• WHAT IS NEEDED:
Please transcribe the entries that follow exactly as they stand, skipping each picture.

** Opening DATA RECORDS block **

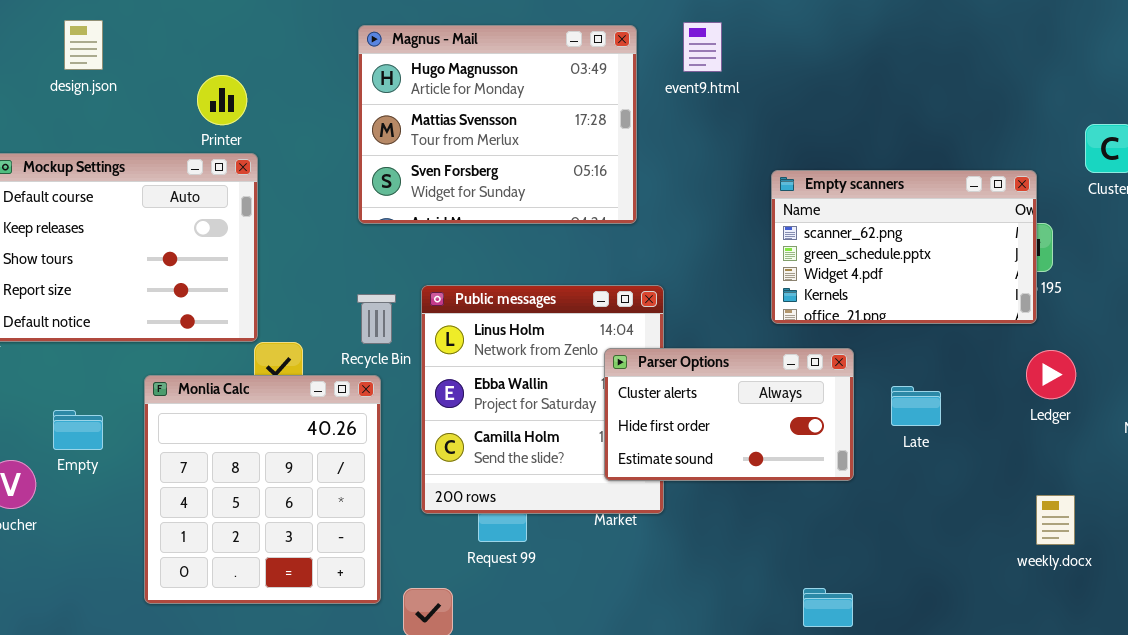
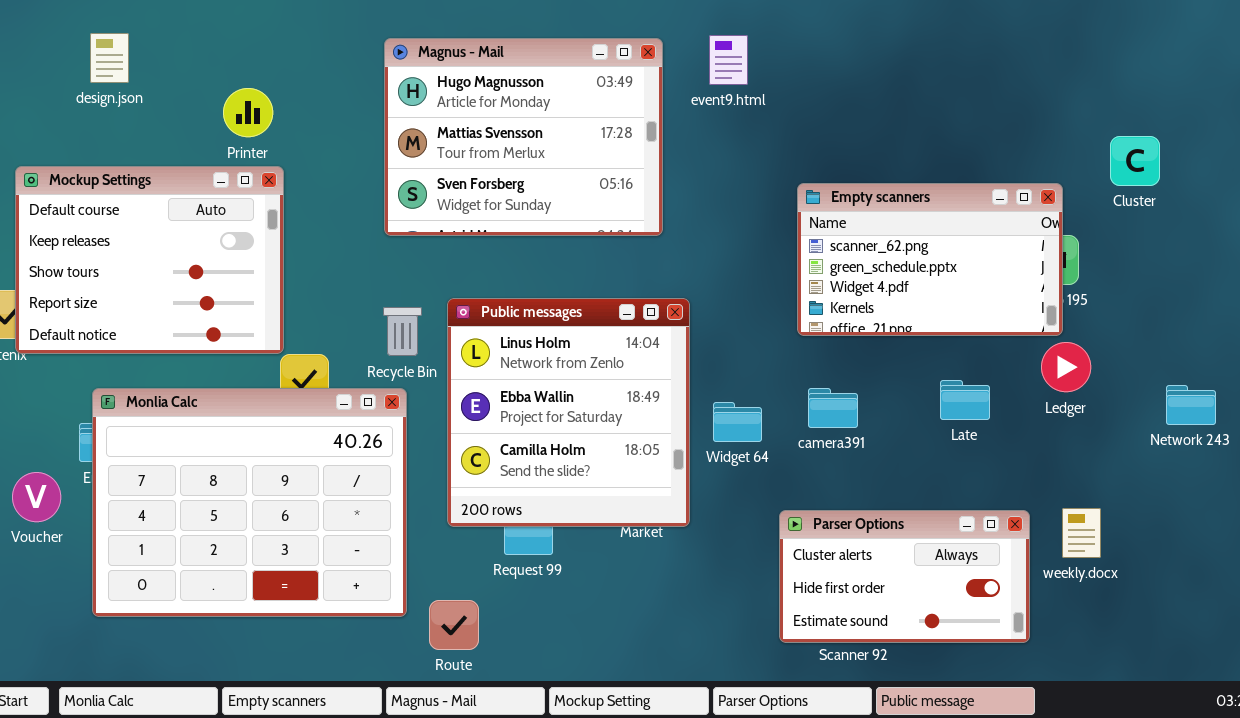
Parser Options: [604,348,854,481] -> [779,510,1030,643], moved
Ledger: [1026,350,1076,399] -> [1041,342,1091,392], moved
Monlia Calc: [144,375,381,604] -> [92,388,407,617], resized
Late: [891,386,941,426] -> [940,380,990,420], moved

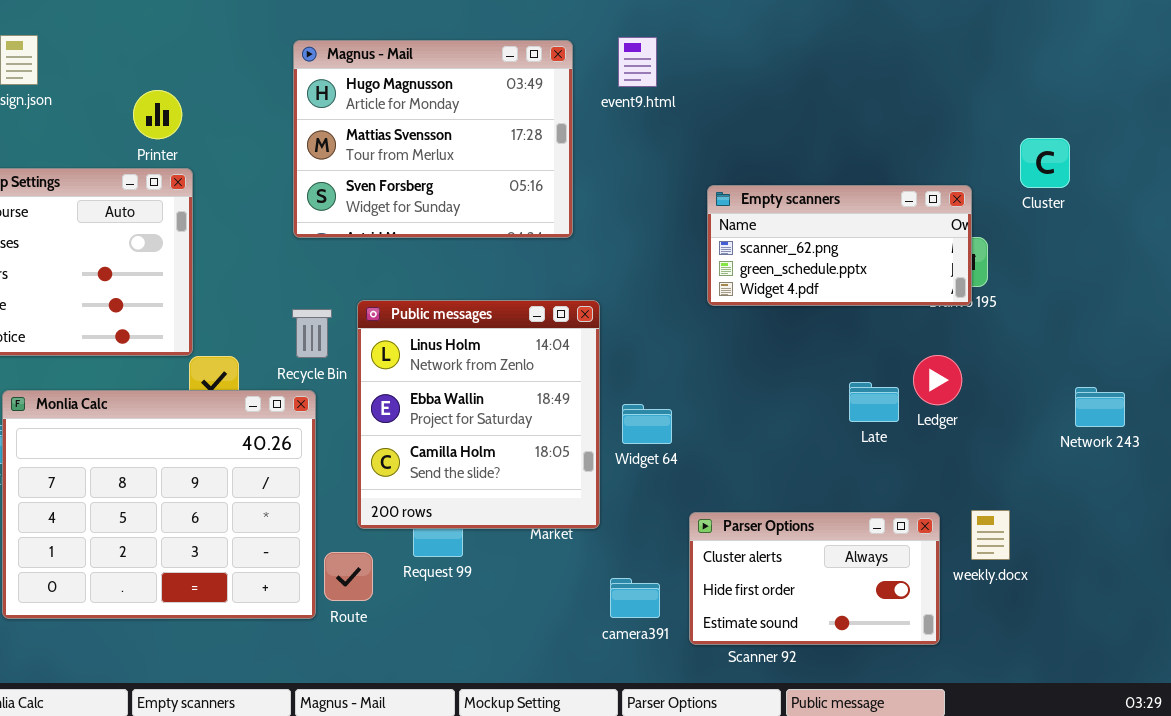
Empty scanners: [797,183,1063,336] -> [707,185,972,306], resized
Ledger: [1041,342,1091,392] -> [913,355,962,405], moved
camera391: [808,388,858,428] -> [610,578,660,618], moved
Route: [429,600,479,650] -> [324,552,373,601], moved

** Closing DATA RECORDS block **

• REPLY TO THE EXERCISE:
Parser Options: [604,348,854,481] -> [779,510,1030,643], moved
Ledger: [1026,350,1076,399] -> [1041,342,1091,392], moved
Monlia Calc: [144,375,381,604] -> [92,388,407,617], resized
Late: [891,386,941,426] -> [940,380,990,420], moved

Empty scanners: [797,183,1063,336] -> [707,185,972,306], resized
Ledger: [1041,342,1091,392] -> [913,355,962,405], moved
camera391: [808,388,858,428] -> [610,578,660,618], moved
Route: [429,600,479,650] -> [324,552,373,601], moved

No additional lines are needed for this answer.